- _WORK REQUIRED_: Pick out every line of the records that contains the string "clef" and copy each one.

- _PROVIDED RECORDS_:
(begin)

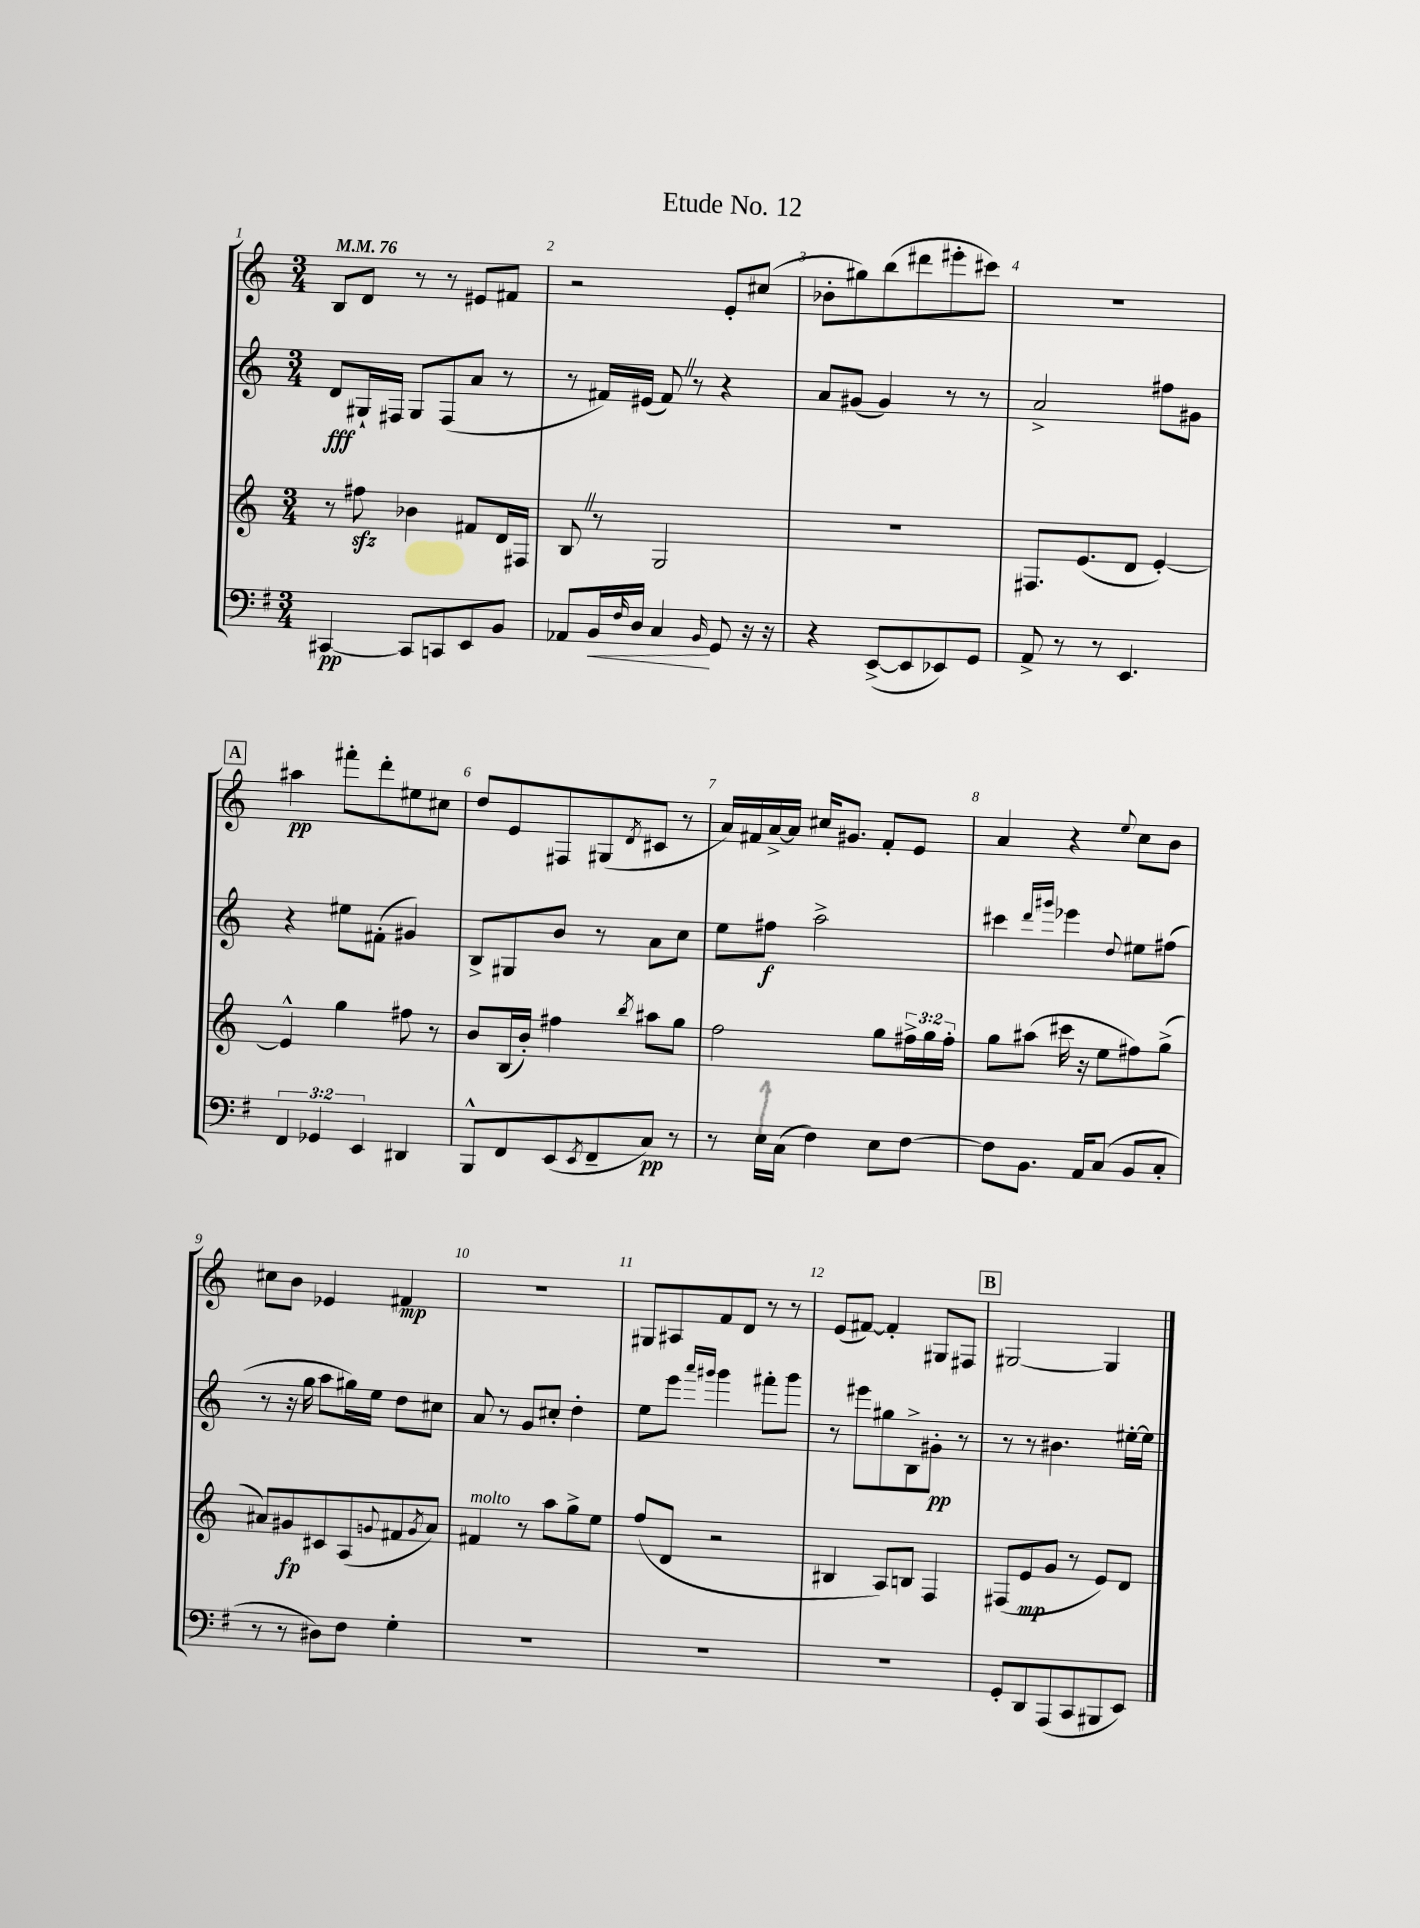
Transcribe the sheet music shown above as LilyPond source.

\header { title = "Etude No. 12" }
<<
\new StaffGroup <<
\new Staff = "s0" {
    \clef treble \key c \major \numericTimeSignature \time 3/4 \tempo 4 = 76
    b8 d'8 r8 r8 eis'8 fis'8 |
    r2 e'8-. cis''8( |
    bes'8-. gis''8) b''8( dis'''8 eis'''8-. cis'''8) |
    R2. |
    \mark \markup { \box "A" } ais''4\pp fis'''8-. d'''8-. eis''8 cis''8 |
    d''8 e'8 fis8 gis8( \acciaccatura { d'8 } cis'8 r8 |
    a'16) fis'16 a'16~-> a'16 cis''16 gis'8. fis'8-. e'8 |
    a'4 r4 \appoggiatura { e''8 } c''8 b'8 |
    cis''8 b'8 ees'4 fis'4\mp |
    R2. |
    gis8 ais8 f'8 d'8 r8 r8 |
    e'8( fis'8~) fis'4-. gis8 fis8 |
    \mark \markup { \box "B" } gis2~ gis4 \bar "|." |
}
\new Staff = "s1" {
    \clef treble \key c \major \numericTimeSignature \time 3/4
    d'8\fff gis16-! fis16 gis8 fis8( a'8 r8 |
    r8 fis'16) eis'16( fis'8) \once \override BreathingSign.text = \markup { \musicglyph "scripts.caesura.straight" } \breathe r8 r4 |
    a'8 gis'8( gis'4) r8 r8 |
    a'2-> fis''8 gis'8 |
    \mark \markup { \box "A" } r4 eis''8 fis'8-.( gis'4) |
    b8-> gis8 b'8 r8 a'8 c''8 |
    e''8 fis''8\f a''2-> |
    cis'''4 \grace { d'''16 gis'''16 } ees'''4 \appoggiatura { d''8 } eis''8 fis''8( |
    r8 r16 g''16 a''8 gis''16) e''16 d''8 cis''8 |
    a'8 r8 g'8 cis''8-. d''4-. |
    e''8 e'''8 \grace { a'''16 gis'''16 } gis'''4 fis'''8-. gis'''8 |
    r8 eis'''8 gis''8 b8-> gis'8-.\pp r8 |
    \mark \markup { \box "B" } r8 r8 bis'4. eis''16~-. eis''16 \bar "|." |
}
\new Staff = "s2" {
    \clef treble \key c \major \numericTimeSignature \time 3/4 \override Staff.TupletNumber.text = #tuplet-number::calc-fraction-text
    r8 fis''8\sfz bes'4 fis'8 d'16 fis16 |
    b8 \once \override BreathingSign.text = \markup { \musicglyph "scripts.caesura.straight" } \breathe r8 g2 |
    R2. |
    fis8. e'8.( d'8 e'4~-.) |
    \mark \markup { \box "A" } e'4-^ g''4 fis''8 r8 |
    b'8 b16( b'16-.) fis''4 \acciaccatura { b''8 } ais''8 g''8 |
    f''2 g''8 \tuplet 3/2 { fis''16-> g''16 fis''16-. } |
    g''8 ais''8( cis'''16 r16 e''8 fis''8) g''8->( |
    ais'8) gis'8\fp cis'8 a8( \appoggiatura { g'8 } fis'8 \acciaccatura { g'8 } ais'8) |
    fis'4^\markup { \italic "molto" } r8 a''8 g''8-> e''8 |
    f''8( d'8 r2 |
    bis4 a8) b8 f4 |
    \mark \markup { \box "B" } fis8( e'8\mp g'8 r8 e'8) d'8 \bar "|." |
}
\new Staff = "s3" {
    \clef bass \key g \major \numericTimeSignature \time 3/4 \override Staff.TupletNumber.text = #tuplet-number::calc-fraction-text
    cis,4~\pp cis,8 c,8 e,8 b,8 |
    aes,8 b,16\< \grace { fis16 } d16 c4\! \grace { b,16 } g,8 r16 r16 |
    r4 e,8~->( e,8 ees,8) g,8 |
    a,8-> r8 r8 e,4. |
    \mark \markup { \box "A" } \tuplet 3/2 { fis,4 ges,4 e,4 } dis,4 |
    b,,8-^ fis,8 e,8( \acciaccatura { e,8 } fis,8-- c8\pp) r8 |
    r8 e16 c16( fis4) e8 fis8~ |
    fis8 b,8. a,16 c8( b,8 c8-. |
    r8 r8 dis8) fis8 g4-. |
    R2. |
    R2. |
    R2. |
    \mark \markup { \box "B" } g,8-. d,8 a,,8( c,8 bis,,8 e,8) \bar "|." |
}
>>
>>
\layout { \context { \Score \override BarNumber.break-visibility = ##(#f #t #t) barNumberVisibility = #all-bar-numbers-visible } }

(end)

- _COMPLETE RESPONSE_:
    \clef treble \key c \major \numericTimeSignature \time 3/4 \tempo 4 = 76
    \clef treble \key c \major \numericTimeSignature \time 3/4
    \clef treble \key c \major \numericTimeSignature \time 3/4 \override Staff.TupletNumber.text = #tuplet-number::calc-fraction-text
    \clef bass \key g \major \numericTimeSignature \time 3/4 \override Staff.TupletNumber.text = #tuplet-number::calc-fraction-text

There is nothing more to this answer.